Provided entries:
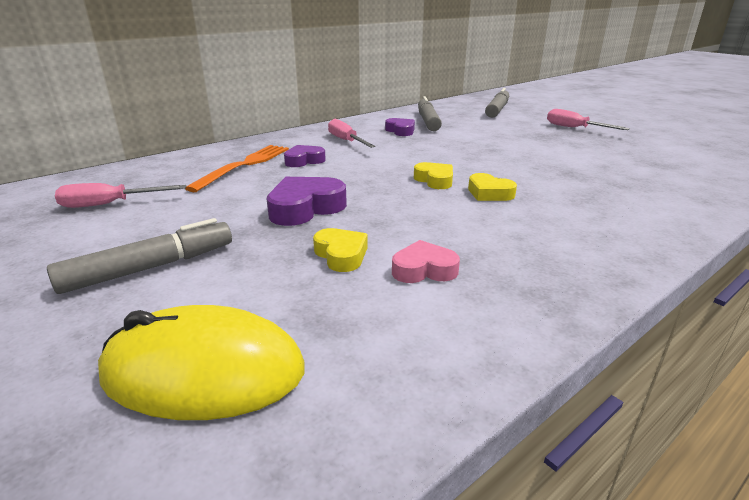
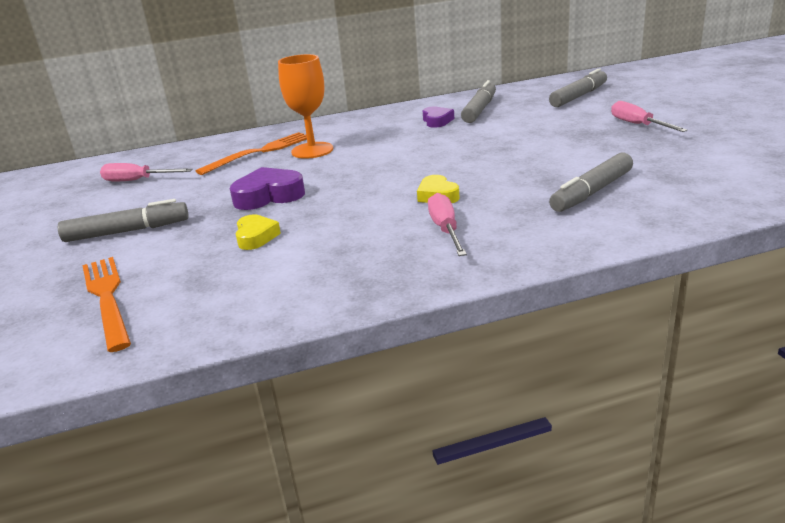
camera: 25 degrees right, 0 degrees up
(204, 371) = (107, 298): yellow mouse -> orange fork
(304, 161) = (312, 150): purple heart -> orange goblet
(346, 141) = (371, 131): pink screwdriver -> pink screwdriver (445, 229)
(424, 270) = (302, 255): pink heart -> none
(435, 180) = (404, 178): yellow heart -> none
(620, 180) = (591, 192): none -> grey marker

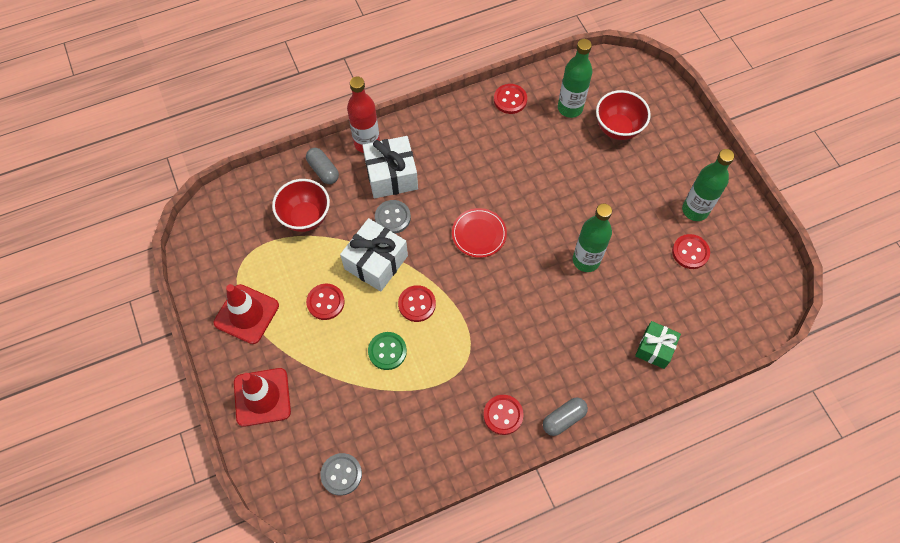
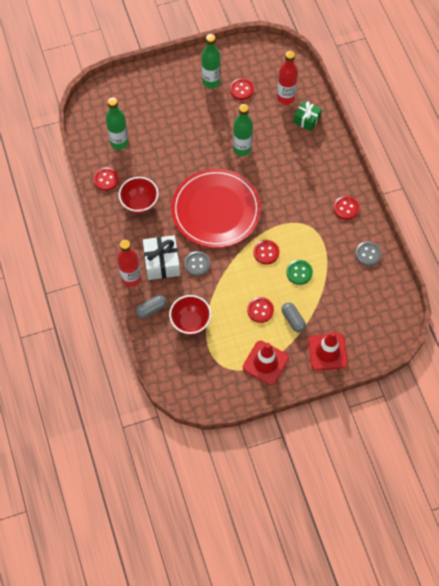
camera: 85 degrees left, 0 degrees up
(341, 474) = (381, 304): grey button -> grey button (368, 254)
(376, 262) = (232, 276): white gift -> none
(479, 234) = (216, 210): red plate -> red plate, size x2.31
(563, 419) = (349, 175): grey capsule -> grey capsule (293, 320)
(617, 128) = (141, 116): red bowl -> red bowl (140, 204)
(689, 315) = (285, 98): none -> red bottle

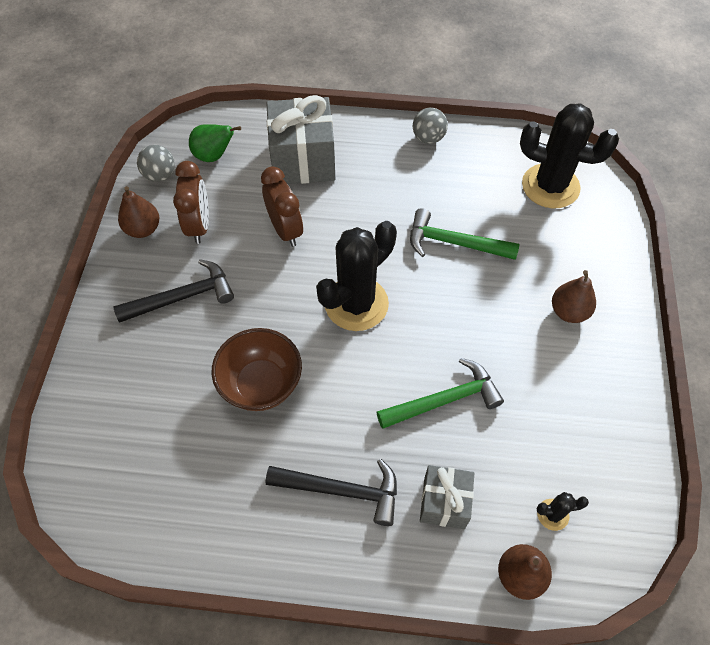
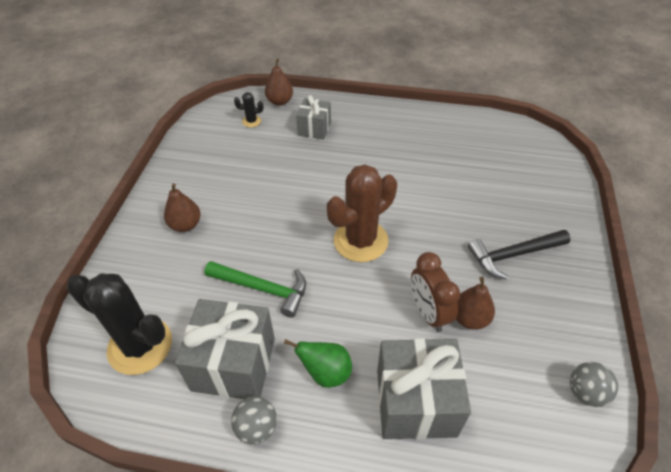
camera: 175 degrees left, 10 degrees down
(143, 229) = (576, 323): brown pear -> brown pear (470, 318)
(199, 225) = (519, 323): brown clock -> none
(214, 156) = (528, 418): green pear -> green pear (326, 373)
(261, 384) = (434, 191): brown bowl -> none
(342, 490) = (376, 136): black hammer -> none
(356, 304) = (360, 241): black cactus -> brown cactus
(444, 400) = (302, 175): green hammer -> none
(460, 177) = (234, 364): none -> grey gift

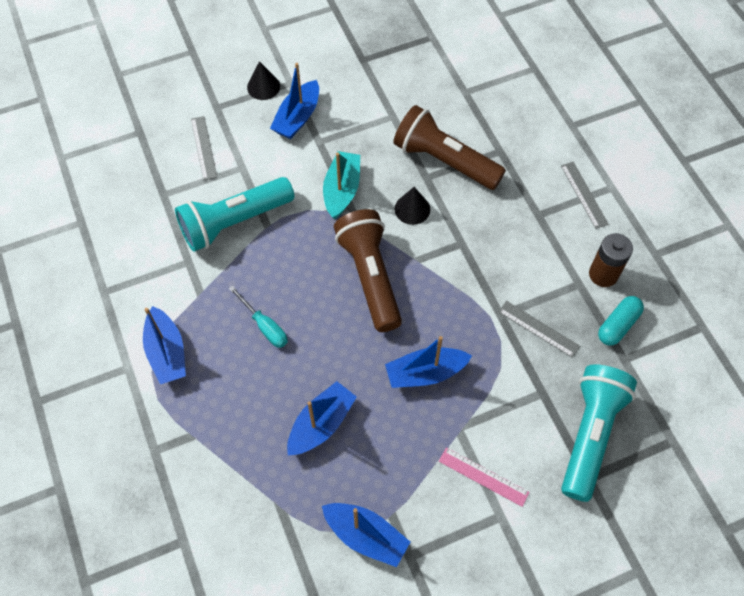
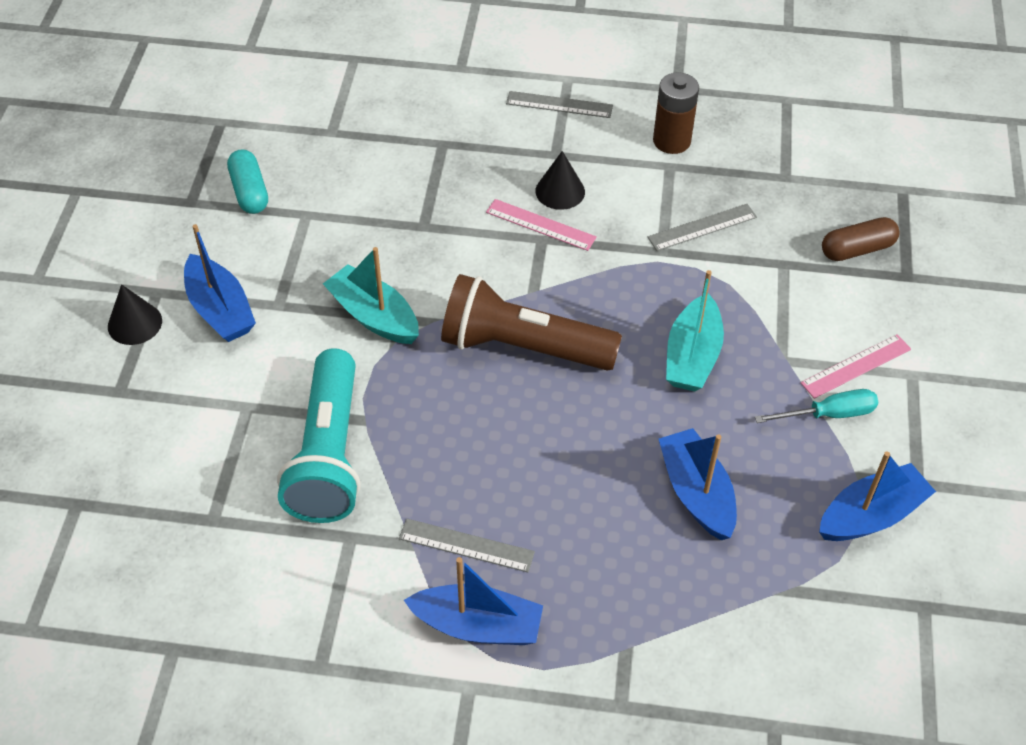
camera: 60 degrees left, 10 degrees down
(204, 147) = (175, 436): grey ruler -> grey ruler (466, 545)
(264, 326) = (516, 491): turquoise screwdriver -> turquoise screwdriver (829, 414)
(412, 209) = (458, 261): black cone -> black cone (560, 191)
(425, 373) = (692, 356): blue boat -> turquoise boat
(444, 160) = (413, 198): brown flashlight -> none
(472, 237) = (540, 225): none -> pink ruler
(590, 434) = (857, 249): turquoise flashlight -> brown capsule
(618, 325) = (742, 161): turquoise capsule -> turquoise capsule (249, 192)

Problem requirements:
Only the lines from the one containing "(444, 160) = (413, 198): brown" to the end of the listing belong in the output, each reproduced exactly.

Answer for the task:
(444, 160) = (413, 198): brown flashlight -> none
(472, 237) = (540, 225): none -> pink ruler
(590, 434) = (857, 249): turquoise flashlight -> brown capsule
(618, 325) = (742, 161): turquoise capsule -> turquoise capsule (249, 192)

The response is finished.